EXERCISE DETAILS
Copy all the records exactly; the complete set is the expected result.
---------------
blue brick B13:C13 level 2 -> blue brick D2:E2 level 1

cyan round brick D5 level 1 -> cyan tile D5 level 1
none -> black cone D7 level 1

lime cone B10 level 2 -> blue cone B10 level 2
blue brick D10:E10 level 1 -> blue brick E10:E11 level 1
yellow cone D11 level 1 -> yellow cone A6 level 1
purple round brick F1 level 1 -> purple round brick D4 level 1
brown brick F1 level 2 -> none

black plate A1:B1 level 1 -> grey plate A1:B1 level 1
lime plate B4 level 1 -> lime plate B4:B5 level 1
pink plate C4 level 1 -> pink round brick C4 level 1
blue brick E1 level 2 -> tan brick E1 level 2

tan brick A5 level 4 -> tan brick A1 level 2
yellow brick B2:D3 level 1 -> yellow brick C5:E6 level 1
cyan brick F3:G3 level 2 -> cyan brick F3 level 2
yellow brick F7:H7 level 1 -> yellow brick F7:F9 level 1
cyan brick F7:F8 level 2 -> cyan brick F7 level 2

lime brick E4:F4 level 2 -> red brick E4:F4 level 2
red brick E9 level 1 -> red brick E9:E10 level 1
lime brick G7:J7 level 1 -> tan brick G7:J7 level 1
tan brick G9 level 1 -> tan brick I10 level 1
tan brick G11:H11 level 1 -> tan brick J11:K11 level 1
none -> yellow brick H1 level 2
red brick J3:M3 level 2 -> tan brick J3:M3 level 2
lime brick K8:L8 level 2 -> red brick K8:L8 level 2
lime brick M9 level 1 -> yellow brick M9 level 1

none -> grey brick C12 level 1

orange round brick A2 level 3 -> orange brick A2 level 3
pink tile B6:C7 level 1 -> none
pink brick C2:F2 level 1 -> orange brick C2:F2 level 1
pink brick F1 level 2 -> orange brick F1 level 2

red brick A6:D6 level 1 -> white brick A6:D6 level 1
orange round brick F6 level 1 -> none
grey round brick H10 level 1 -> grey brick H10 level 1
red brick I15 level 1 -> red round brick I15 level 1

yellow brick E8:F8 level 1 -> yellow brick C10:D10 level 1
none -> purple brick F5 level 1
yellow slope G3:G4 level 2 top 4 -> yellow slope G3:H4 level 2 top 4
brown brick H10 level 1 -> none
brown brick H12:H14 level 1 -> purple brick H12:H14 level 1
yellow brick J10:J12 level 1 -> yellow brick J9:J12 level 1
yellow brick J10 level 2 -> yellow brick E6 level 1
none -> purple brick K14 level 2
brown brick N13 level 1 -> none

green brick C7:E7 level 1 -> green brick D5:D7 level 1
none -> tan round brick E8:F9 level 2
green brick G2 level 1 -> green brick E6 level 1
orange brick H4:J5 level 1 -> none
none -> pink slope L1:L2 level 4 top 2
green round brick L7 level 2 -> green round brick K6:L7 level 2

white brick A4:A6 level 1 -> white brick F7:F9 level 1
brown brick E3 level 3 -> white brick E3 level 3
---------------
REPLY TO THE EXERCISE
blue brick B13:C13 level 2 -> blue brick D2:E2 level 1

cyan round brick D5 level 1 -> cyan tile D5 level 1
none -> black cone D7 level 1

lime cone B10 level 2 -> blue cone B10 level 2
blue brick D10:E10 level 1 -> blue brick E10:E11 level 1
yellow cone D11 level 1 -> yellow cone A6 level 1
purple round brick F1 level 1 -> purple round brick D4 level 1
brown brick F1 level 2 -> none

black plate A1:B1 level 1 -> grey plate A1:B1 level 1
lime plate B4 level 1 -> lime plate B4:B5 level 1
pink plate C4 level 1 -> pink round brick C4 level 1
blue brick E1 level 2 -> tan brick E1 level 2

tan brick A5 level 4 -> tan brick A1 level 2
yellow brick B2:D3 level 1 -> yellow brick C5:E6 level 1
cyan brick F3:G3 level 2 -> cyan brick F3 level 2
yellow brick F7:H7 level 1 -> yellow brick F7:F9 level 1
cyan brick F7:F8 level 2 -> cyan brick F7 level 2

lime brick E4:F4 level 2 -> red brick E4:F4 level 2
red brick E9 level 1 -> red brick E9:E10 level 1
lime brick G7:J7 level 1 -> tan brick G7:J7 level 1
tan brick G9 level 1 -> tan brick I10 level 1
tan brick G11:H11 level 1 -> tan brick J11:K11 level 1
none -> yellow brick H1 level 2
red brick J3:M3 level 2 -> tan brick J3:M3 level 2
lime brick K8:L8 level 2 -> red brick K8:L8 level 2
lime brick M9 level 1 -> yellow brick M9 level 1

none -> grey brick C12 level 1

orange round brick A2 level 3 -> orange brick A2 level 3
pink tile B6:C7 level 1 -> none
pink brick C2:F2 level 1 -> orange brick C2:F2 level 1
pink brick F1 level 2 -> orange brick F1 level 2

red brick A6:D6 level 1 -> white brick A6:D6 level 1
orange round brick F6 level 1 -> none
grey round brick H10 level 1 -> grey brick H10 level 1
red brick I15 level 1 -> red round brick I15 level 1

yellow brick E8:F8 level 1 -> yellow brick C10:D10 level 1
none -> purple brick F5 level 1
yellow slope G3:G4 level 2 top 4 -> yellow slope G3:H4 level 2 top 4
brown brick H10 level 1 -> none
brown brick H12:H14 level 1 -> purple brick H12:H14 level 1
yellow brick J10:J12 level 1 -> yellow brick J9:J12 level 1
yellow brick J10 level 2 -> yellow brick E6 level 1
none -> purple brick K14 level 2
brown brick N13 level 1 -> none

green brick C7:E7 level 1 -> green brick D5:D7 level 1
none -> tan round brick E8:F9 level 2
green brick G2 level 1 -> green brick E6 level 1
orange brick H4:J5 level 1 -> none
none -> pink slope L1:L2 level 4 top 2
green round brick L7 level 2 -> green round brick K6:L7 level 2

white brick A4:A6 level 1 -> white brick F7:F9 level 1
brown brick E3 level 3 -> white brick E3 level 3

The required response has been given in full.